• _PROBLEM DETAILS_
Your answer should be a single number, the count of lines in the material with the string "padlock".

• _DATA TO EXAMINE_
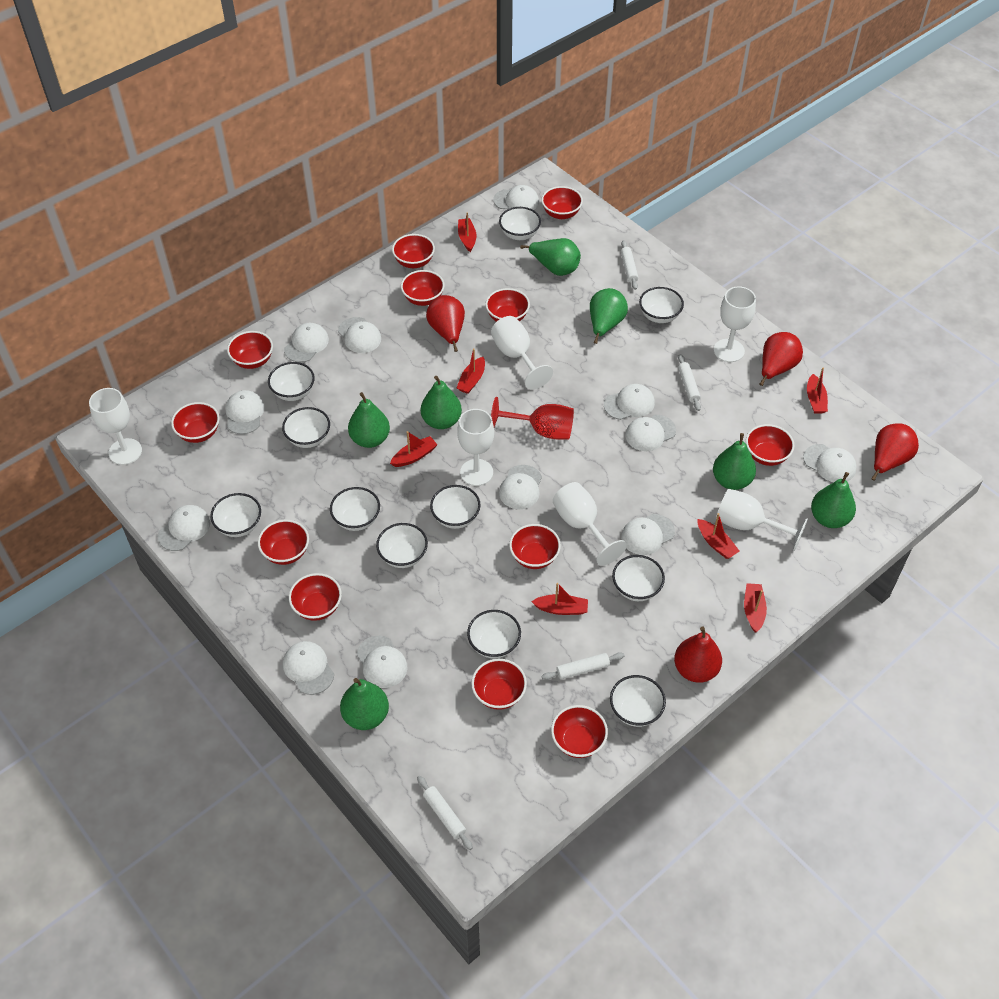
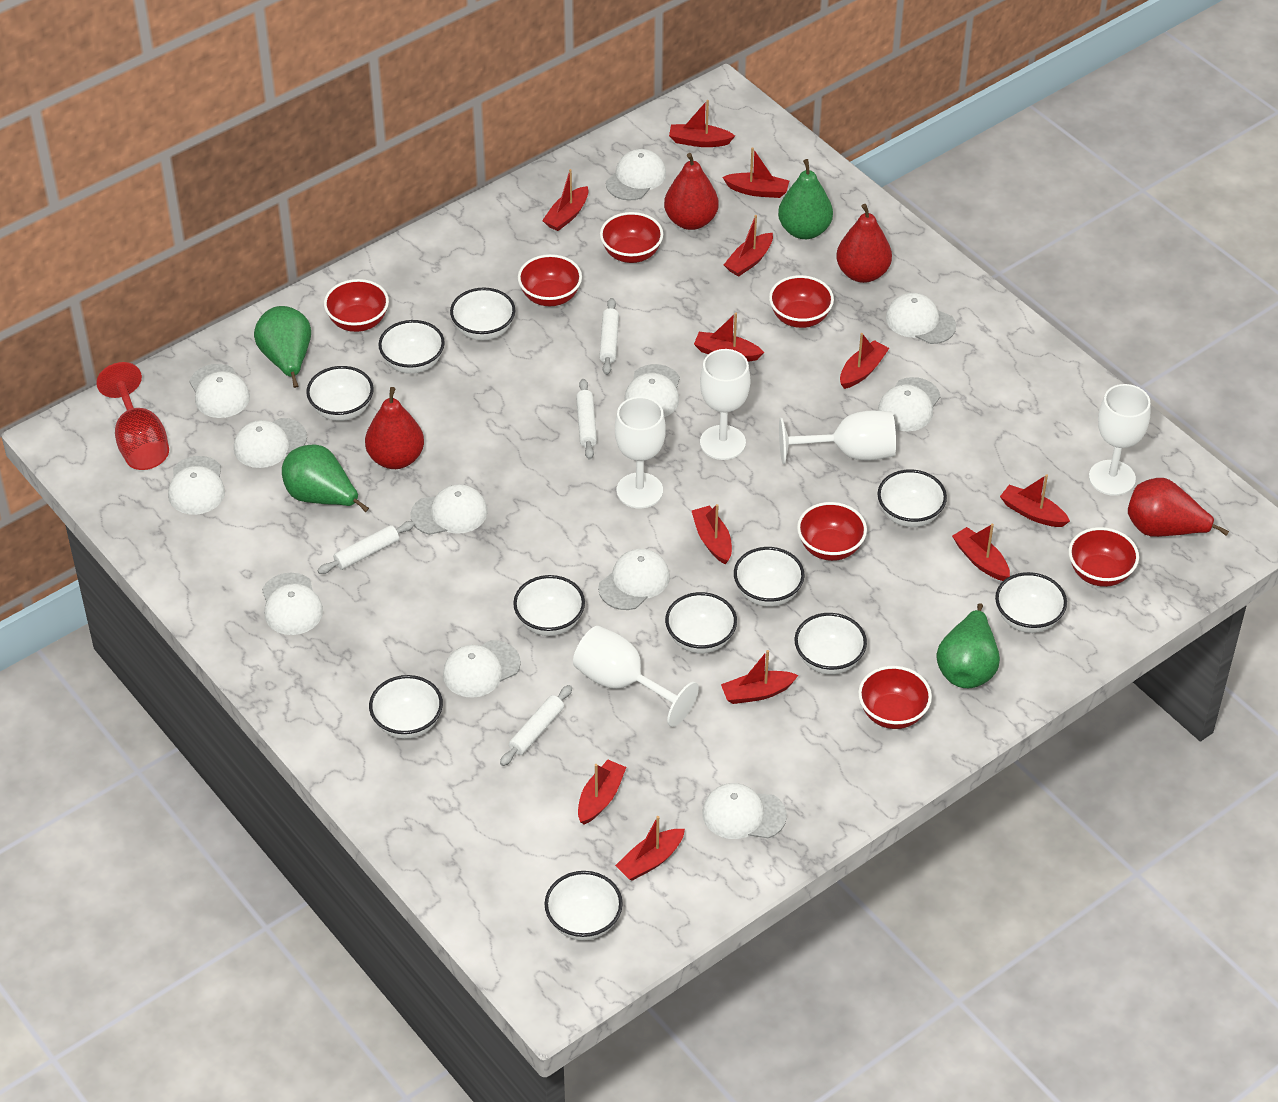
green pear: 7 -> 4
red boat: 7 -> 12
red bowl: 12 -> 7
white goblet: 6 -> 5

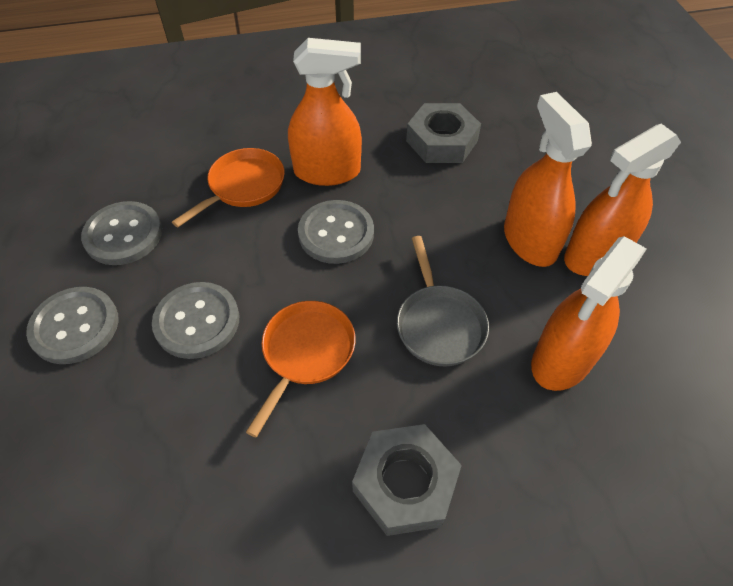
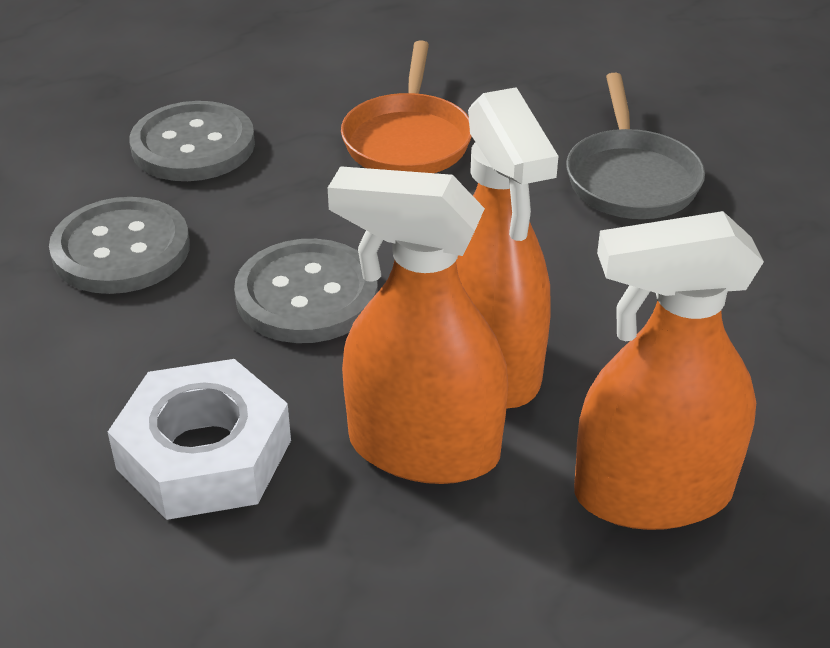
grey button: 4 -> 3
grey nut: 2 -> 0
orange pan: 2 -> 1
orange spray bottle: 4 -> 3
white nut: 0 -> 1

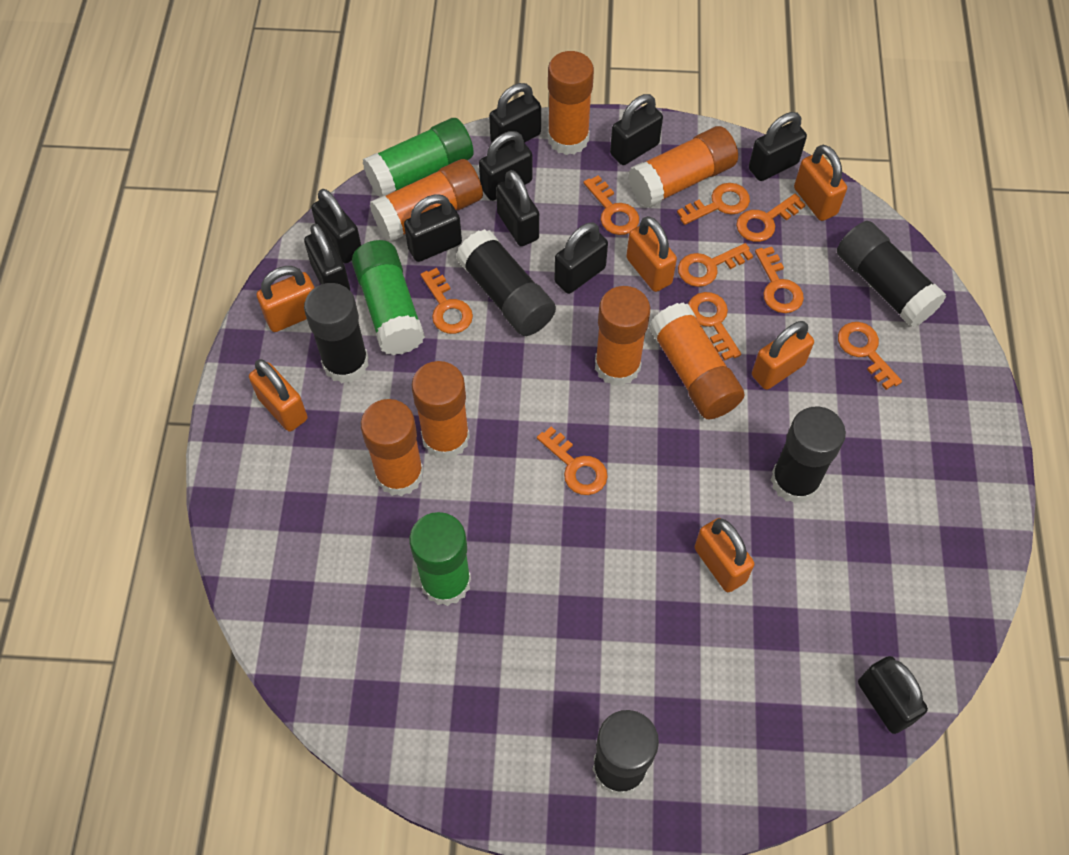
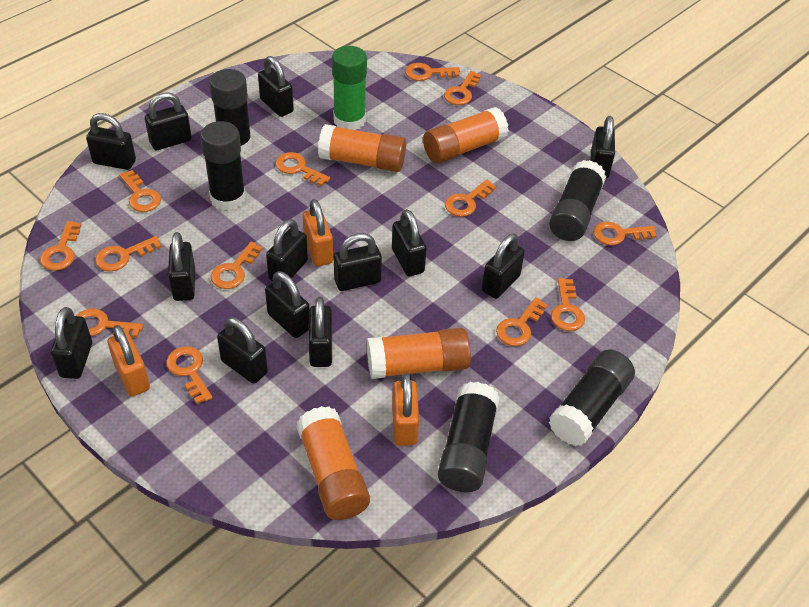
black padlock: 10 -> 13
green glue stick: 3 -> 1
orange glue stick: 7 -> 4
orange key: 9 -> 13
orange padlock: 6 -> 3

• _SOLVED PROBLEM_
2